• _EXERCISE DESCRIPTION_
Give the records once more, exactly as they stand.

:: EXTRACTED RECORDS ::

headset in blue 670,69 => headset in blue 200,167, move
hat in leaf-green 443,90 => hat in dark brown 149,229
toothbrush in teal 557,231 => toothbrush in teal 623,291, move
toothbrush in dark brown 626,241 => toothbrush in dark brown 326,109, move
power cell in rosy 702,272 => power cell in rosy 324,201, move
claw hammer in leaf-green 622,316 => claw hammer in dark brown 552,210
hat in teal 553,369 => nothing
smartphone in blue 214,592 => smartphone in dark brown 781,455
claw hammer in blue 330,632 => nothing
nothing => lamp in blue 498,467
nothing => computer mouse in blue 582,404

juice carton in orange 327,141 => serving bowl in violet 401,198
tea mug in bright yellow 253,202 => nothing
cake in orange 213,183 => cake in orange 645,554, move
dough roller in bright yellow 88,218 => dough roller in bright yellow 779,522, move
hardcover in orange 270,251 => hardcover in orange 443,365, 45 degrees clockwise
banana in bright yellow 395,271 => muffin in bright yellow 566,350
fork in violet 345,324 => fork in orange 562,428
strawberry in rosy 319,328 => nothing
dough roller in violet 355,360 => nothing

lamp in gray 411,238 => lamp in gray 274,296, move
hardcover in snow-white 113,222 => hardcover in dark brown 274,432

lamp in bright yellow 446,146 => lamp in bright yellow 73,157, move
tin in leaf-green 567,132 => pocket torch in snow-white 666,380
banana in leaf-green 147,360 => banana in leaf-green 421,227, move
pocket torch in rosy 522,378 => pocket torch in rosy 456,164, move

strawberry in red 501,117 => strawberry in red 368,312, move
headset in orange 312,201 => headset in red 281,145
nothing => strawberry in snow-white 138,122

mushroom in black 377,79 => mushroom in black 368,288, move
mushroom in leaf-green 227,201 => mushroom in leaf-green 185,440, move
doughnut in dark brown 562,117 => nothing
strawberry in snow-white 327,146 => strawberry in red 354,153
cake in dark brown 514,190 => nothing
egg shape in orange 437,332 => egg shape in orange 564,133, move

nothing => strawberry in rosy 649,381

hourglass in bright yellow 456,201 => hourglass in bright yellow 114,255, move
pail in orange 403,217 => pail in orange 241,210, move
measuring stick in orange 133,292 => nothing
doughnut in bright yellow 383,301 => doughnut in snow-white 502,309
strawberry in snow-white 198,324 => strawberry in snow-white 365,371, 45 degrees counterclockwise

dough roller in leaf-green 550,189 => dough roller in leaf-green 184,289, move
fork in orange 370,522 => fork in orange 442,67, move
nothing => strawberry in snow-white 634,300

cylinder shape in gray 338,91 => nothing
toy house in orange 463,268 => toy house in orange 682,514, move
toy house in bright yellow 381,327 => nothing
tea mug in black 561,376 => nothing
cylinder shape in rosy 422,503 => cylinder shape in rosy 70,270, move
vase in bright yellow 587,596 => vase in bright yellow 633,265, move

:::

• _ANSWER BOX_
headset in blue 670,69 => headset in blue 200,167, move
hat in leaf-green 443,90 => hat in dark brown 149,229
toothbrush in teal 557,231 => toothbrush in teal 623,291, move
toothbrush in dark brown 626,241 => toothbrush in dark brown 326,109, move
power cell in rosy 702,272 => power cell in rosy 324,201, move
claw hammer in leaf-green 622,316 => claw hammer in dark brown 552,210
hat in teal 553,369 => nothing
smartphone in blue 214,592 => smartphone in dark brown 781,455
claw hammer in blue 330,632 => nothing
nothing => lamp in blue 498,467
nothing => computer mouse in blue 582,404

juice carton in orange 327,141 => serving bowl in violet 401,198
tea mug in bright yellow 253,202 => nothing
cake in orange 213,183 => cake in orange 645,554, move
dough roller in bright yellow 88,218 => dough roller in bright yellow 779,522, move
hardcover in orange 270,251 => hardcover in orange 443,365, 45 degrees clockwise
banana in bright yellow 395,271 => muffin in bright yellow 566,350
fork in violet 345,324 => fork in orange 562,428
strawberry in rosy 319,328 => nothing
dough roller in violet 355,360 => nothing

lamp in gray 411,238 => lamp in gray 274,296, move
hardcover in snow-white 113,222 => hardcover in dark brown 274,432

lamp in bright yellow 446,146 => lamp in bright yellow 73,157, move
tin in leaf-green 567,132 => pocket torch in snow-white 666,380
banana in leaf-green 147,360 => banana in leaf-green 421,227, move
pocket torch in rosy 522,378 => pocket torch in rosy 456,164, move

strawberry in red 501,117 => strawberry in red 368,312, move
headset in orange 312,201 => headset in red 281,145
nothing => strawberry in snow-white 138,122

mushroom in black 377,79 => mushroom in black 368,288, move
mushroom in leaf-green 227,201 => mushroom in leaf-green 185,440, move
doughnut in dark brown 562,117 => nothing
strawberry in snow-white 327,146 => strawberry in red 354,153
cake in dark brown 514,190 => nothing
egg shape in orange 437,332 => egg shape in orange 564,133, move

nothing => strawberry in rosy 649,381

hourglass in bright yellow 456,201 => hourglass in bright yellow 114,255, move
pail in orange 403,217 => pail in orange 241,210, move
measuring stick in orange 133,292 => nothing
doughnut in bright yellow 383,301 => doughnut in snow-white 502,309
strawberry in snow-white 198,324 => strawberry in snow-white 365,371, 45 degrees counterclockwise

dough roller in leaf-green 550,189 => dough roller in leaf-green 184,289, move
fork in orange 370,522 => fork in orange 442,67, move
nothing => strawberry in snow-white 634,300

cylinder shape in gray 338,91 => nothing
toy house in orange 463,268 => toy house in orange 682,514, move
toy house in bright yellow 381,327 => nothing
tea mug in black 561,376 => nothing
cylinder shape in rosy 422,503 => cylinder shape in rosy 70,270, move
vase in bright yellow 587,596 => vase in bright yellow 633,265, move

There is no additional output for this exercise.